■ **ASSIGNMENT**
The copy must hold exactly the lines from the one with "none -> green brick C2:C3 level 1" through the end of the listing below, and nothing else, with no pictures.

■ **MATERIAL SHOWN**

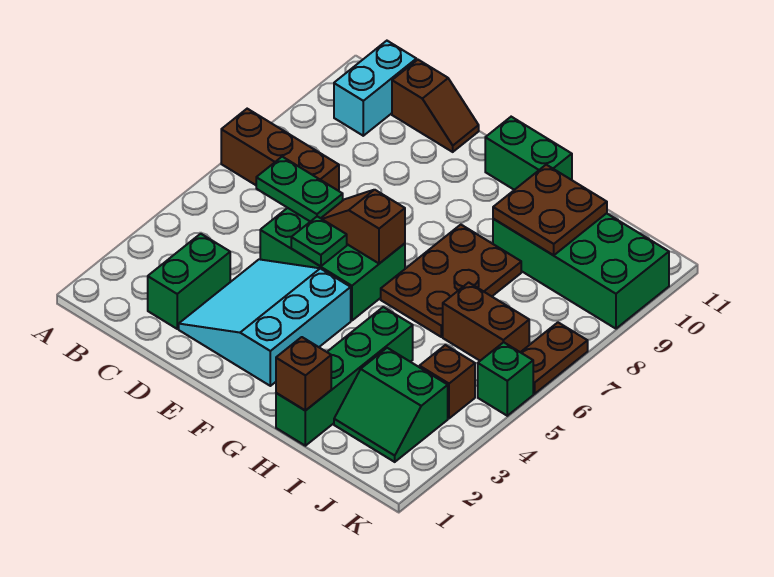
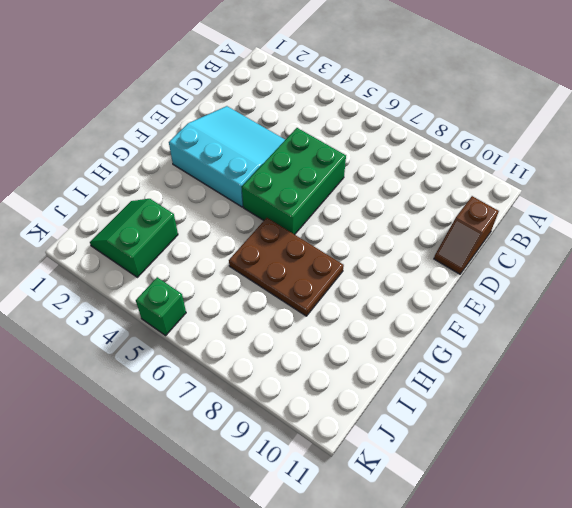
none -> brown brick A7:C7 level 1
none -> cyan brick B10:B11 level 1
none -> green brick C2:C3 level 1

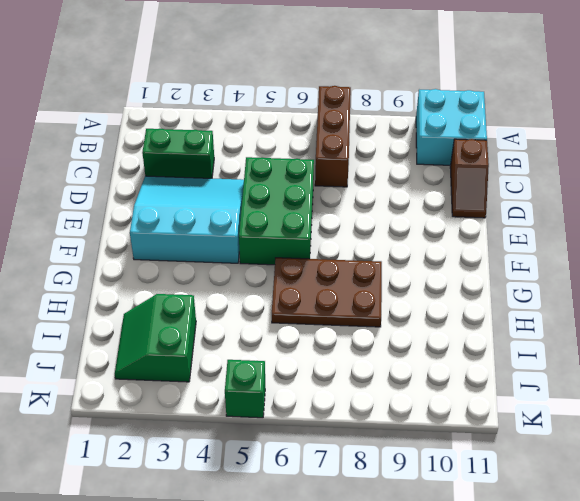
cyan brick A10:B11 level 1 -> cyan brick B10:B11 level 1
none -> green brick F11:G11 level 1
none -> green brick H1:H4 level 1
none -> green brick H9:K10 level 1

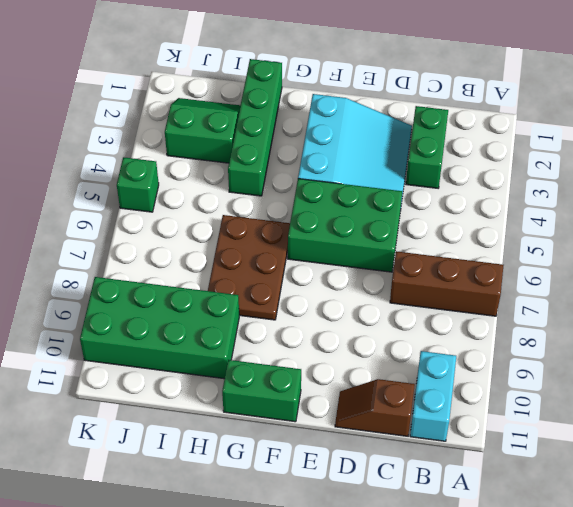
none -> brown brick I6:J6 level 1
none -> brown brick J4 level 1
none -> brown plate K6:K7 level 1

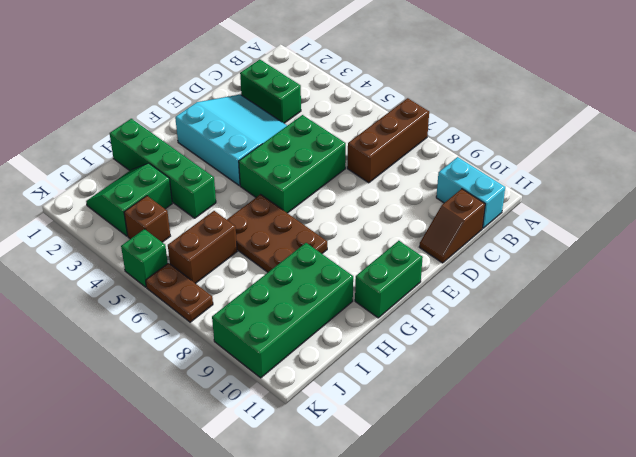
none -> green plate C6:D6 level 2
none -> green plate E5 level 2
none -> brown slope E6:F6 level 2 top F

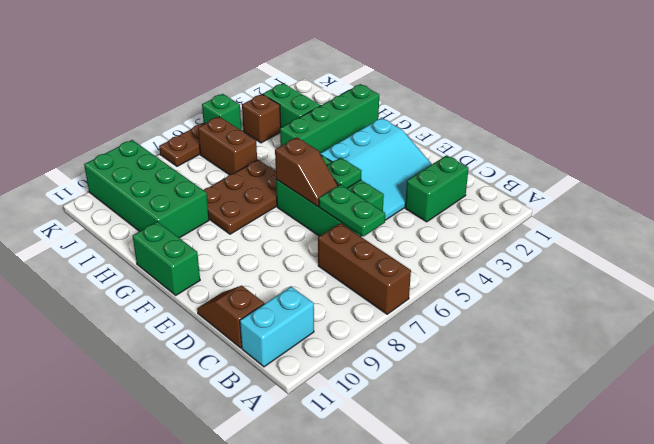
none -> brown brick H1 level 2
none -> brown plate H9:I10 level 2

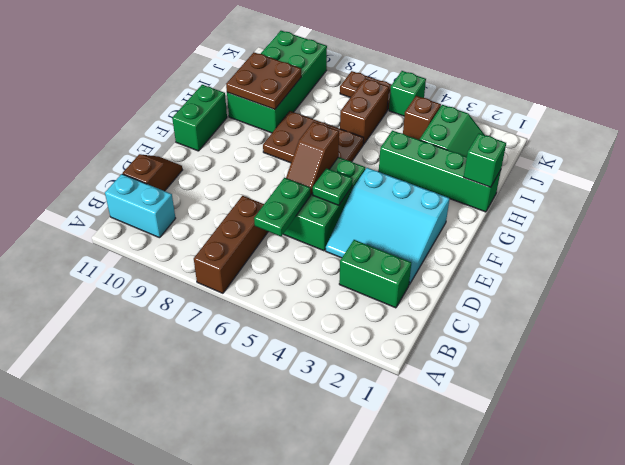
green brick H1 level 2 -> brown brick H1 level 2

■ **SOLVED PROBLEM**
none -> green brick C2:C3 level 1

cyan brick A10:B11 level 1 -> cyan brick B10:B11 level 1
none -> green brick F11:G11 level 1
none -> green brick H1:H4 level 1
none -> green brick H9:K10 level 1

none -> brown brick I6:J6 level 1
none -> brown brick J4 level 1
none -> brown plate K6:K7 level 1

none -> green plate C6:D6 level 2
none -> green plate E5 level 2
none -> brown slope E6:F6 level 2 top F

none -> brown brick H1 level 2
none -> brown plate H9:I10 level 2

green brick H1 level 2 -> brown brick H1 level 2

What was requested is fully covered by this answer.